[Collected data entries]

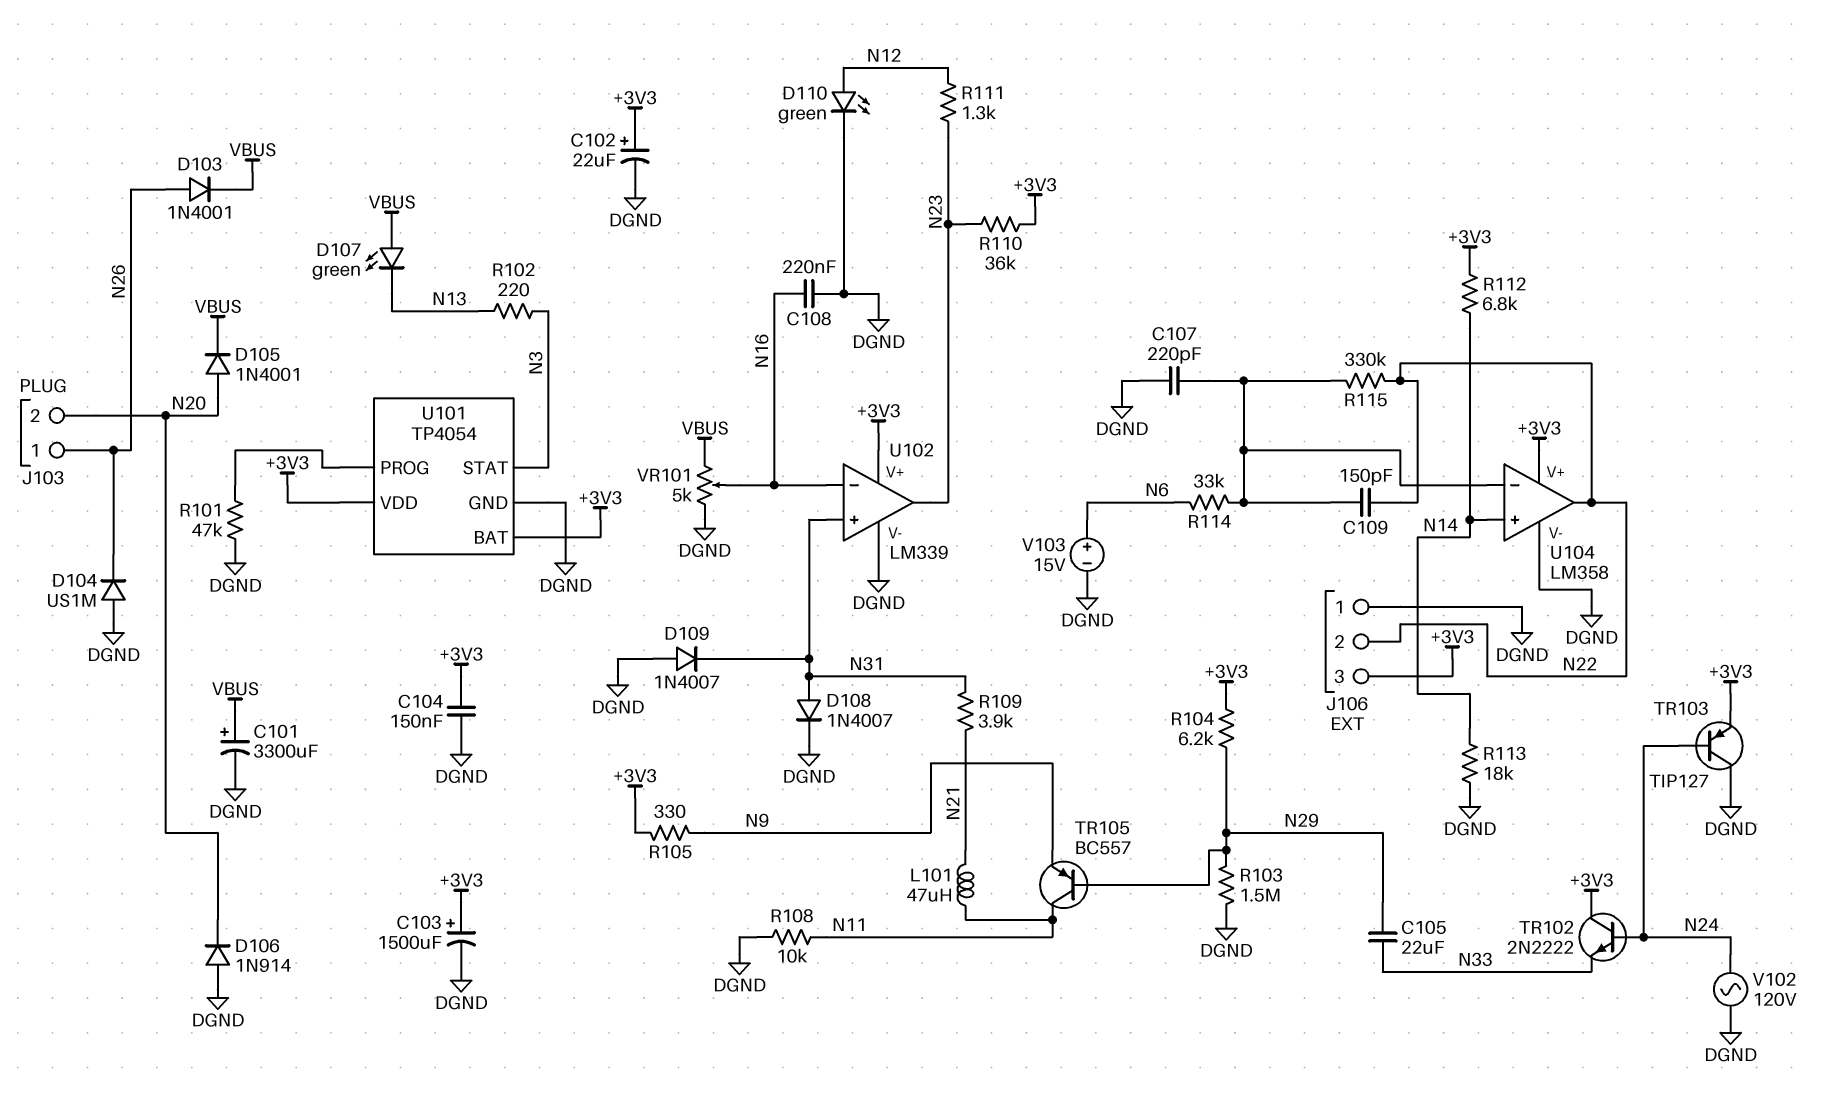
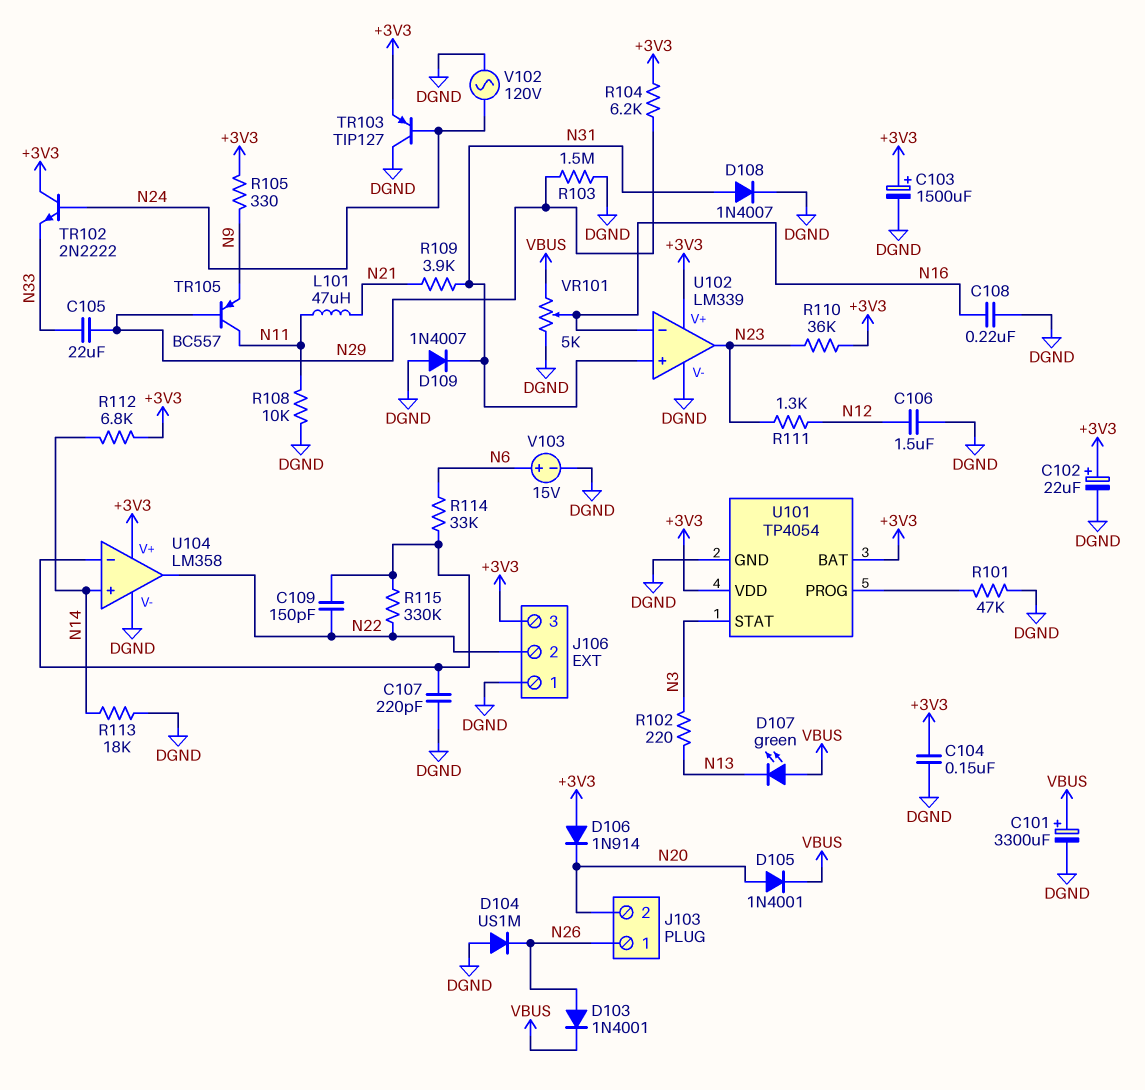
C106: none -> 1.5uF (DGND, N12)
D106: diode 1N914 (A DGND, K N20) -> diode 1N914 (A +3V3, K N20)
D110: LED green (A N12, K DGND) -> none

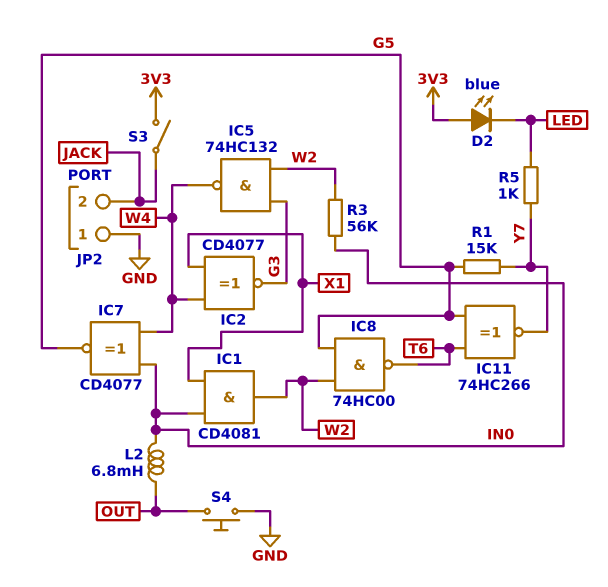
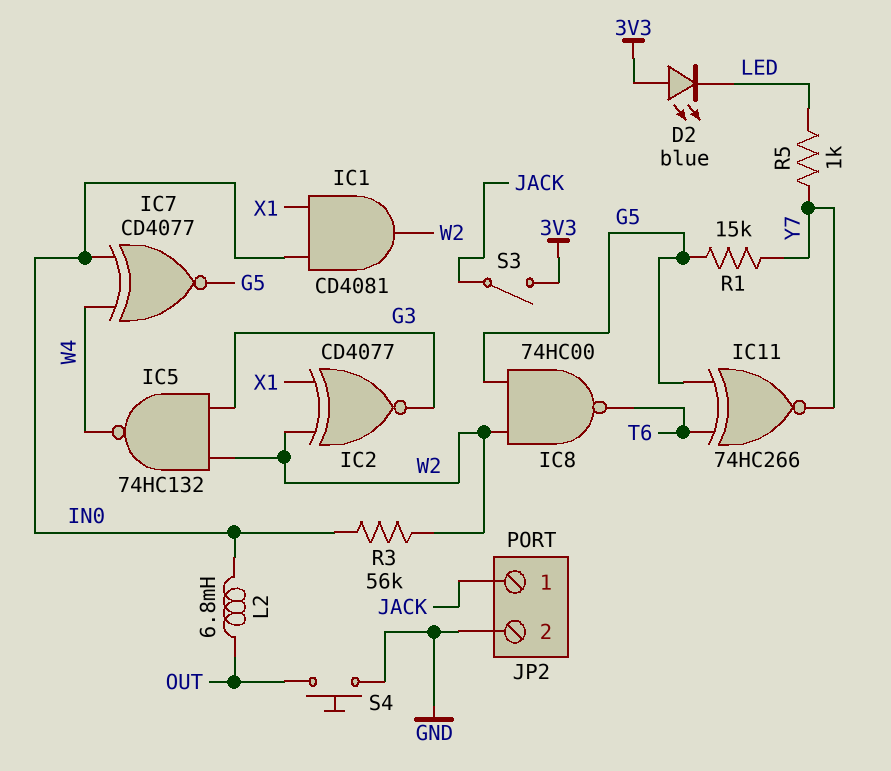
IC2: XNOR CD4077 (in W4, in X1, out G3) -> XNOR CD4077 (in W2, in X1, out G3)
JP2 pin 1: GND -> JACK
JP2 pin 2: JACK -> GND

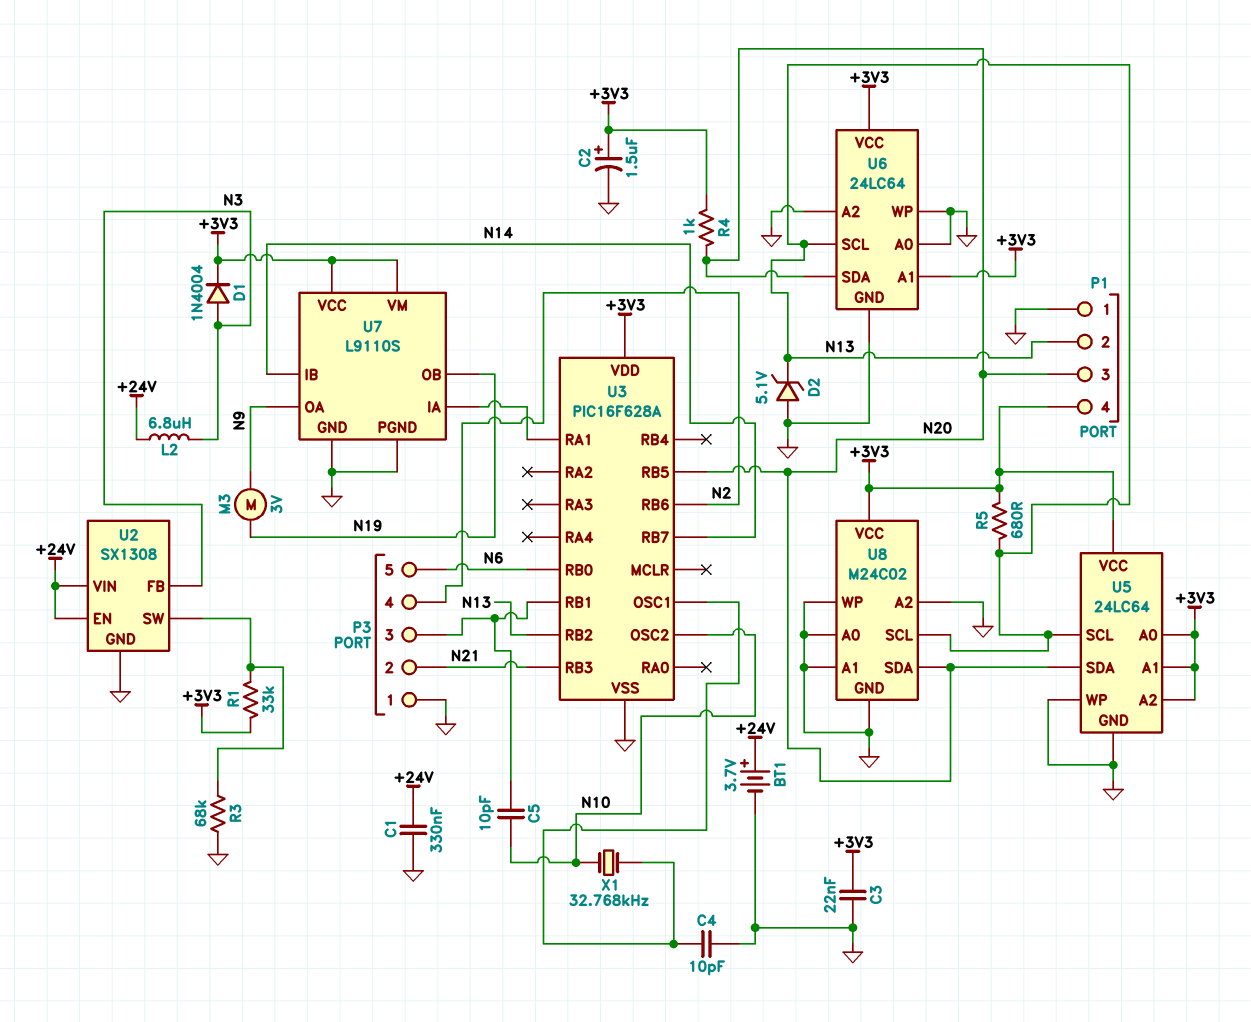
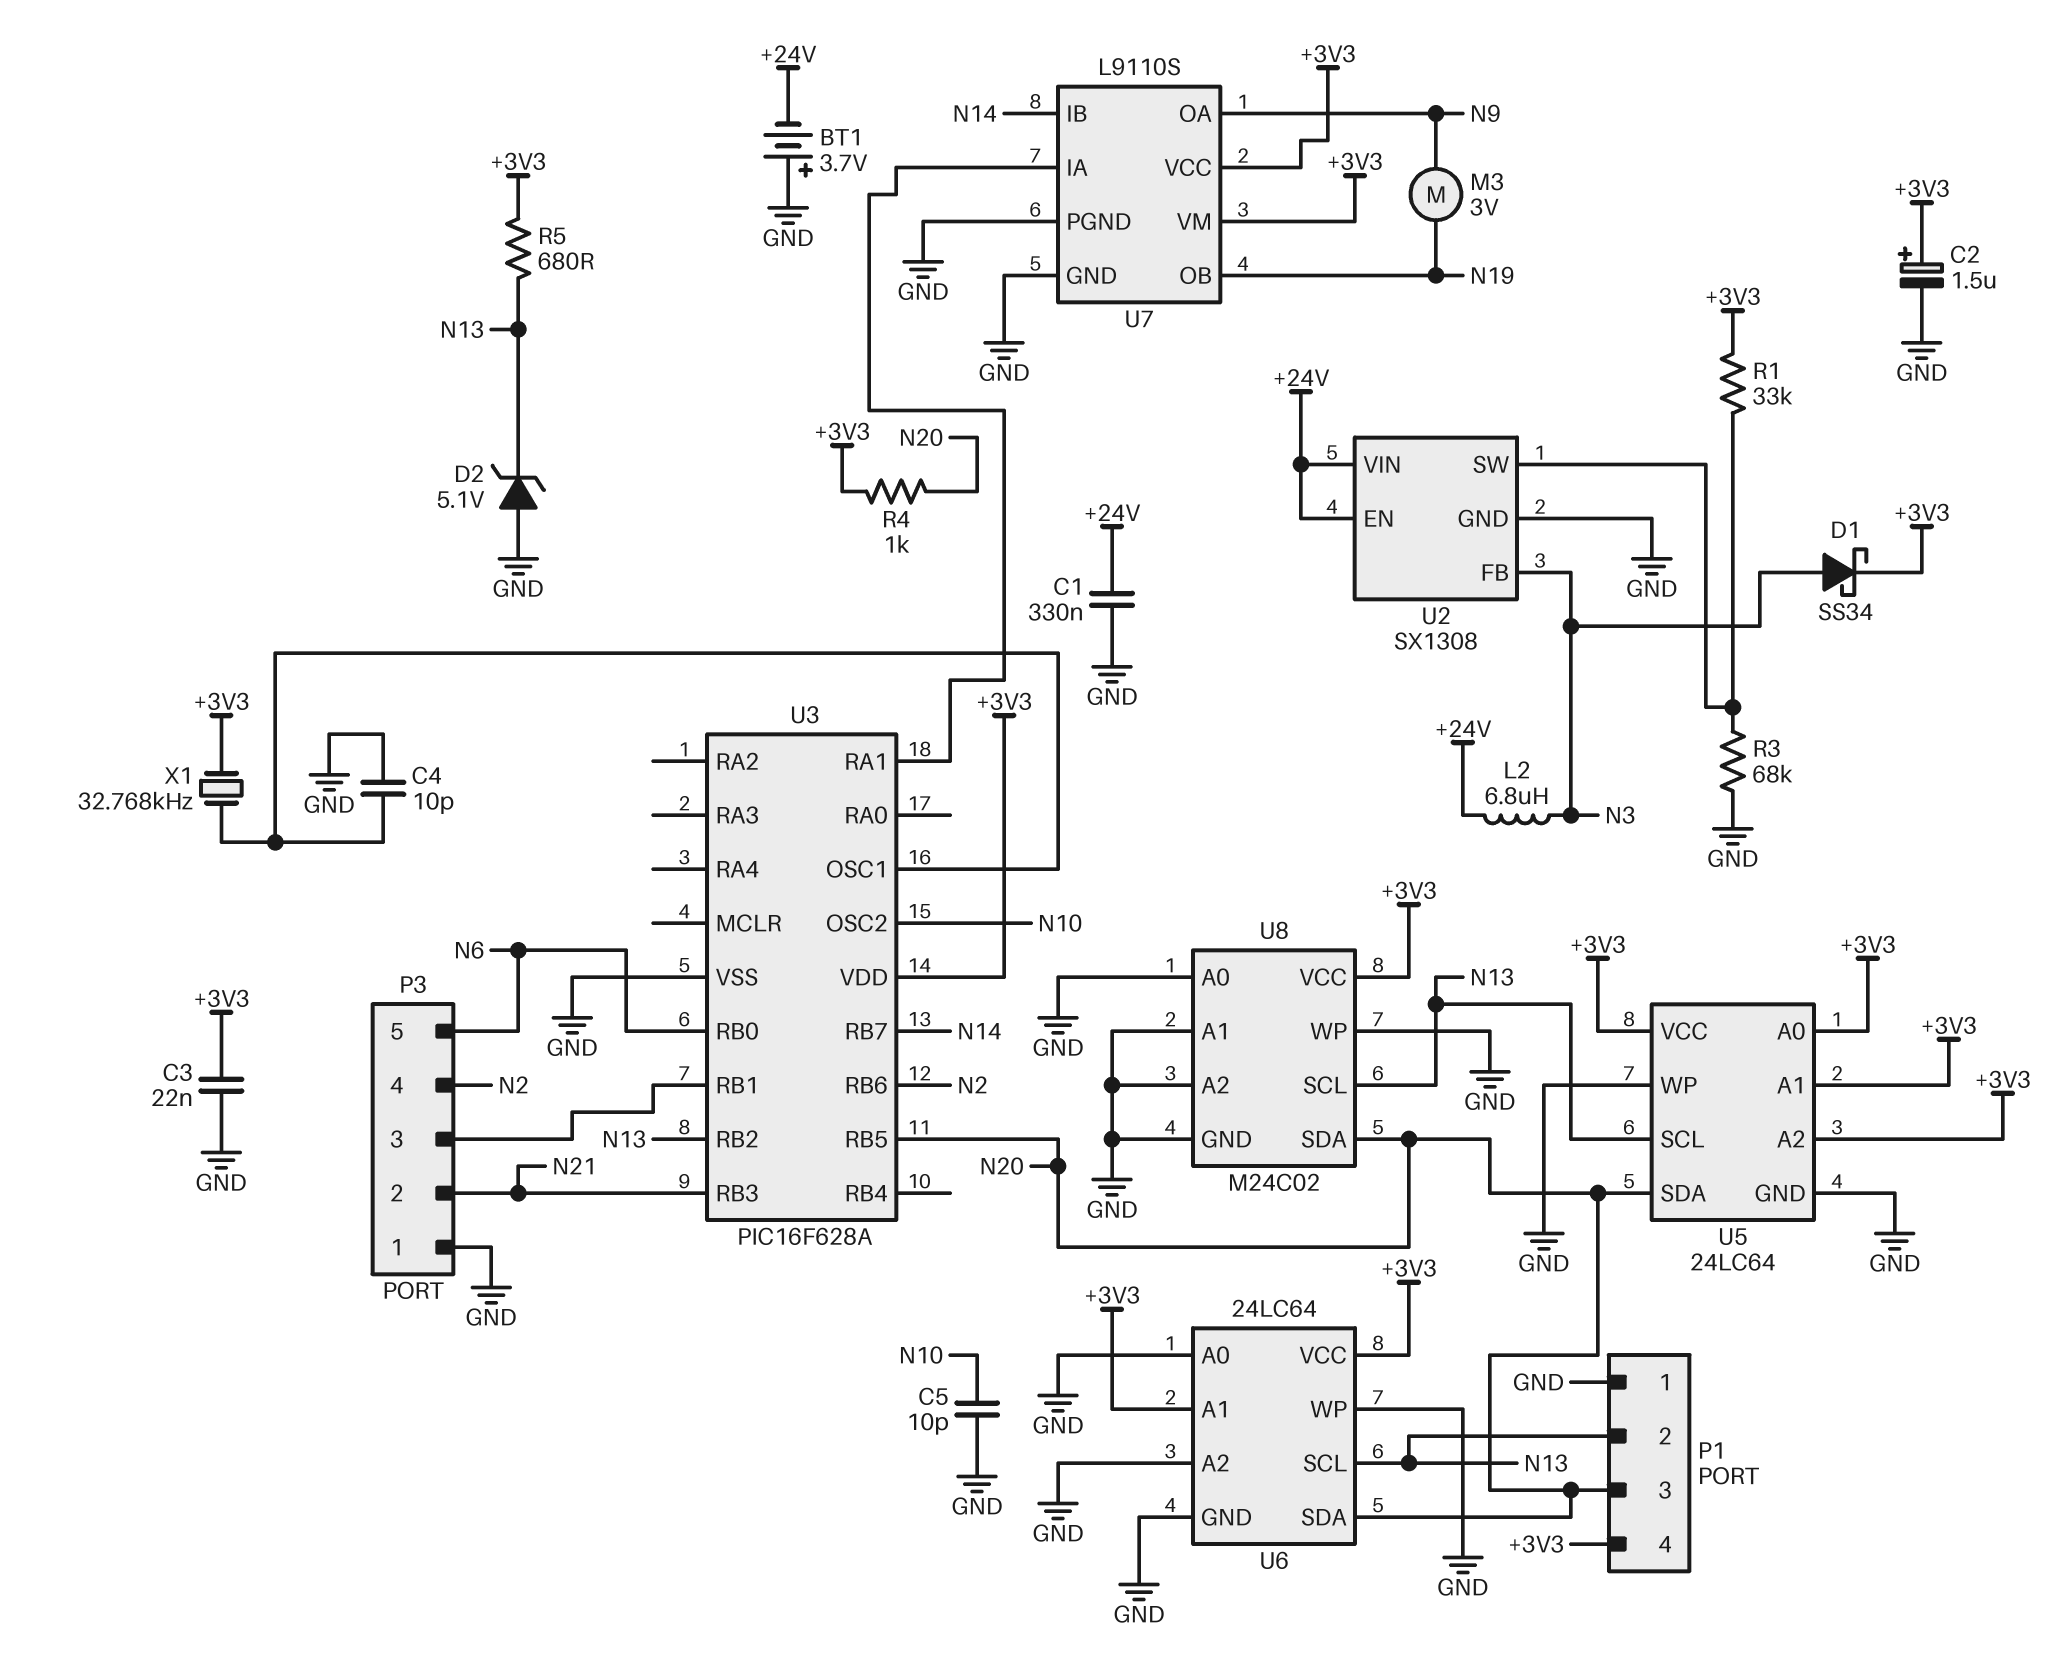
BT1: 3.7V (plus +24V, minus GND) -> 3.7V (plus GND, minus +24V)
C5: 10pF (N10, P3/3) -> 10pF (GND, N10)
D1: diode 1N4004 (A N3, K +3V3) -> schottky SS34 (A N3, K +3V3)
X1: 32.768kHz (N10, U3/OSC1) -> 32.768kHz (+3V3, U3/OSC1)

*ACTION ITEM*. Among the records above, find each line holding "none" and list it.

*REPLY TO THE TASK*.
C106: none -> 1.5uF (DGND, N12)
D110: LED green (A N12, K DGND) -> none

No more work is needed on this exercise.